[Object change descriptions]
· · · · ·

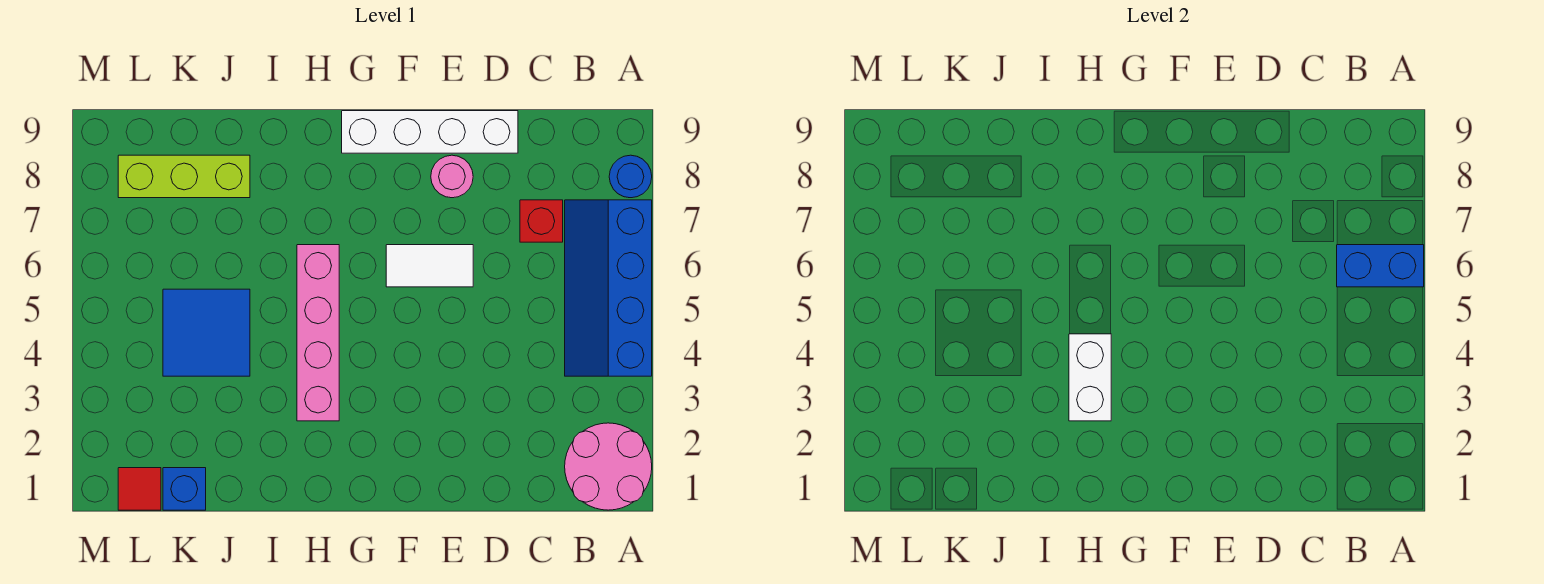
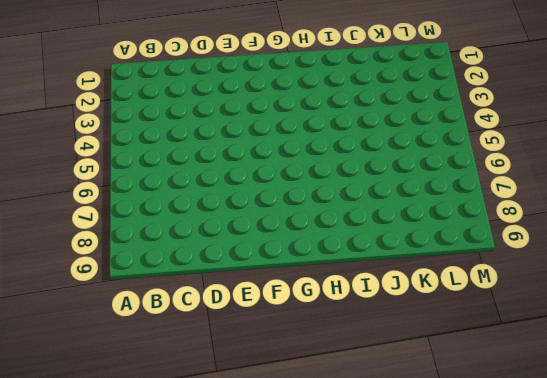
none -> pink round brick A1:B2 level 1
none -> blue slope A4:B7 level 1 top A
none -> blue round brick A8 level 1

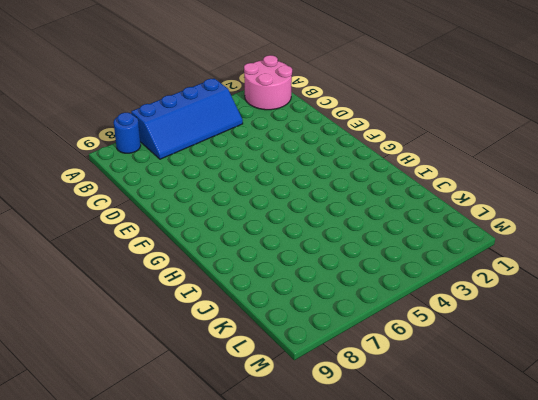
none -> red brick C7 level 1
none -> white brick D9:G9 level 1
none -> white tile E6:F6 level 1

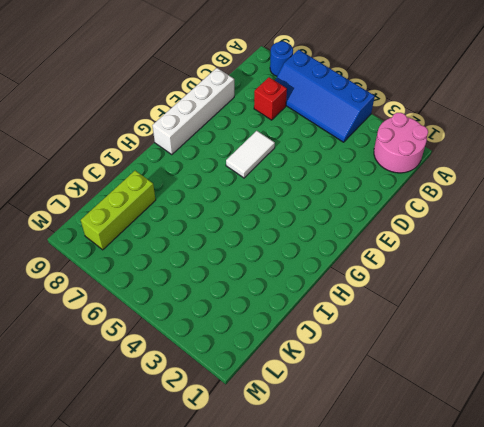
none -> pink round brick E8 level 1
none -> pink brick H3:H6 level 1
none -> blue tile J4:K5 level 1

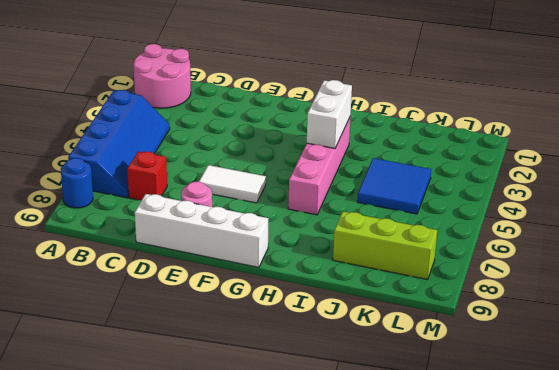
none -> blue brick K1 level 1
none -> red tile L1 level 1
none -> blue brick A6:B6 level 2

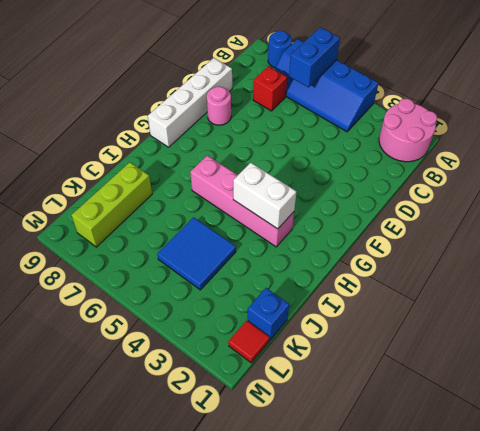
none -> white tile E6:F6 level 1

· · · · ·

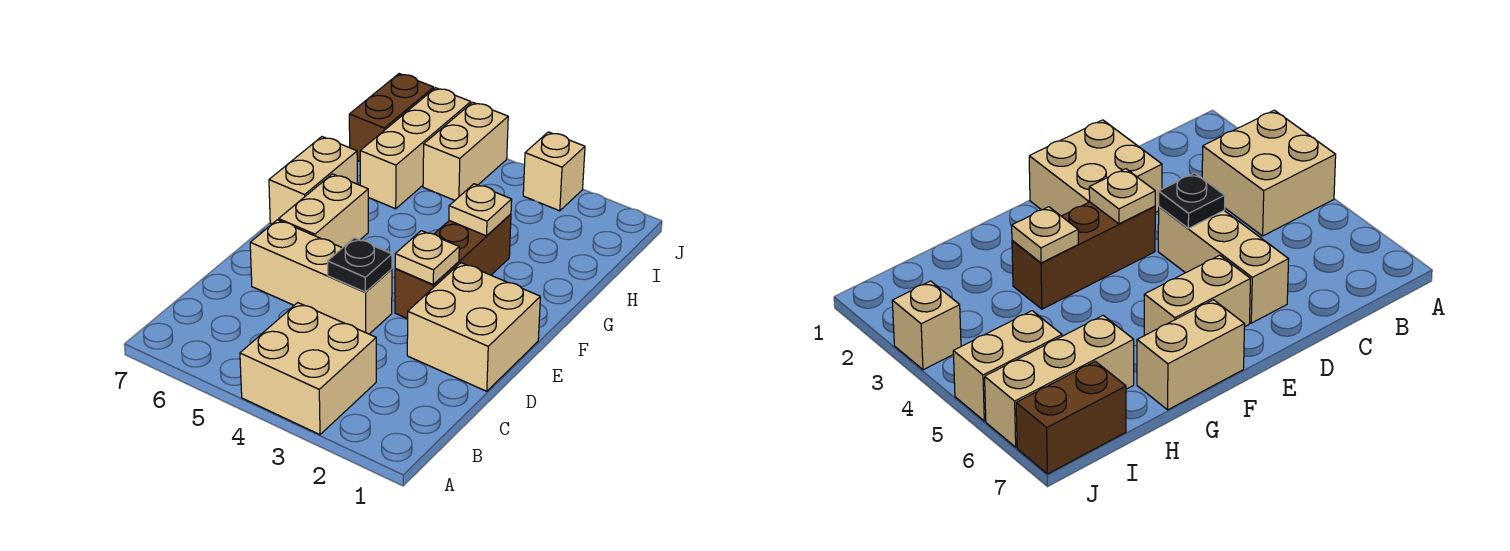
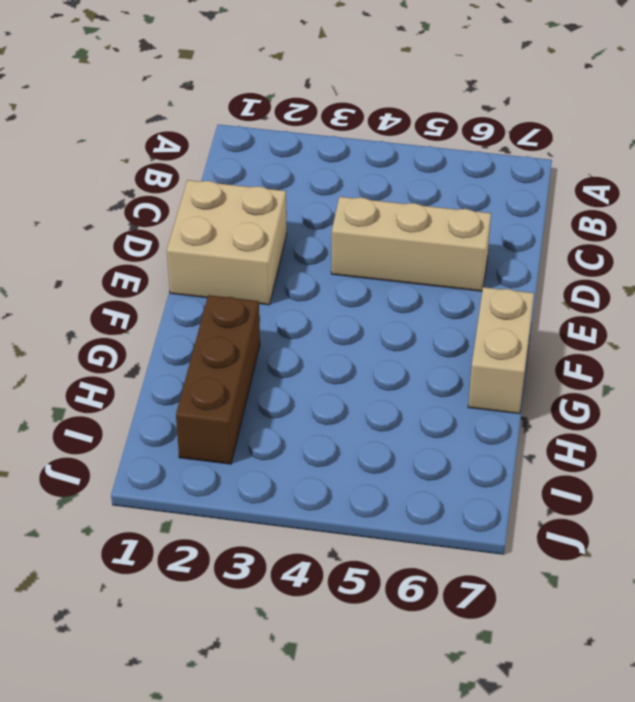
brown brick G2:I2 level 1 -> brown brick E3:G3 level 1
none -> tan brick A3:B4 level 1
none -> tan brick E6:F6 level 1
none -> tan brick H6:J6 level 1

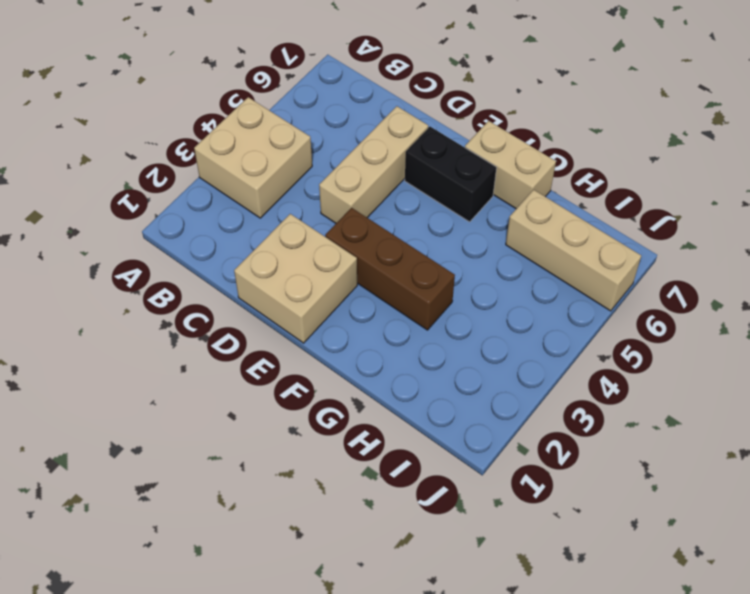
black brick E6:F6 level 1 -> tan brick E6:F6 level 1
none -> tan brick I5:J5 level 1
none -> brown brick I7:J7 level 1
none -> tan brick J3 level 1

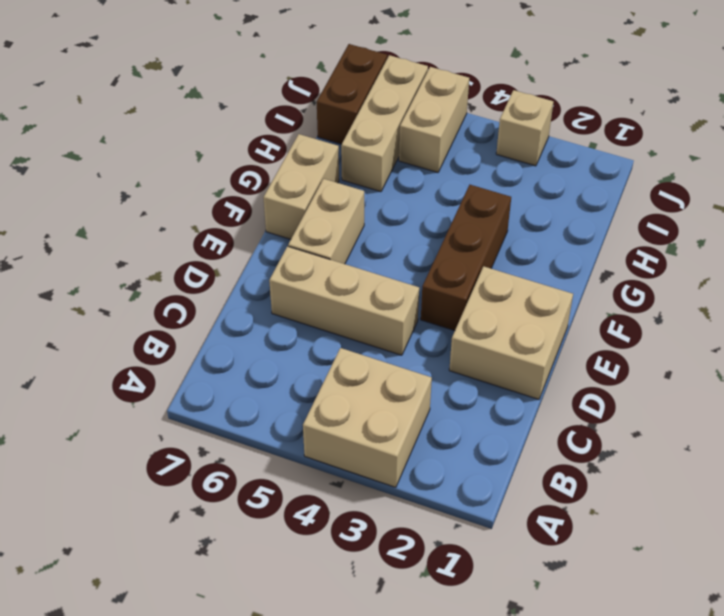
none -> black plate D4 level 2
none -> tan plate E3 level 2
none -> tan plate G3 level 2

· · · · ·

REQUIRED WORK> Find the line with "none -> tan brick E6:F6 level 1" in the data above, and from there retype each line exactly through the line with "none -> tan plate G3 level 2", skipping the pictures along the way.

THE ANSWER>
none -> tan brick E6:F6 level 1
none -> tan brick H6:J6 level 1

black brick E6:F6 level 1 -> tan brick E6:F6 level 1
none -> tan brick I5:J5 level 1
none -> brown brick I7:J7 level 1
none -> tan brick J3 level 1

none -> black plate D4 level 2
none -> tan plate E3 level 2
none -> tan plate G3 level 2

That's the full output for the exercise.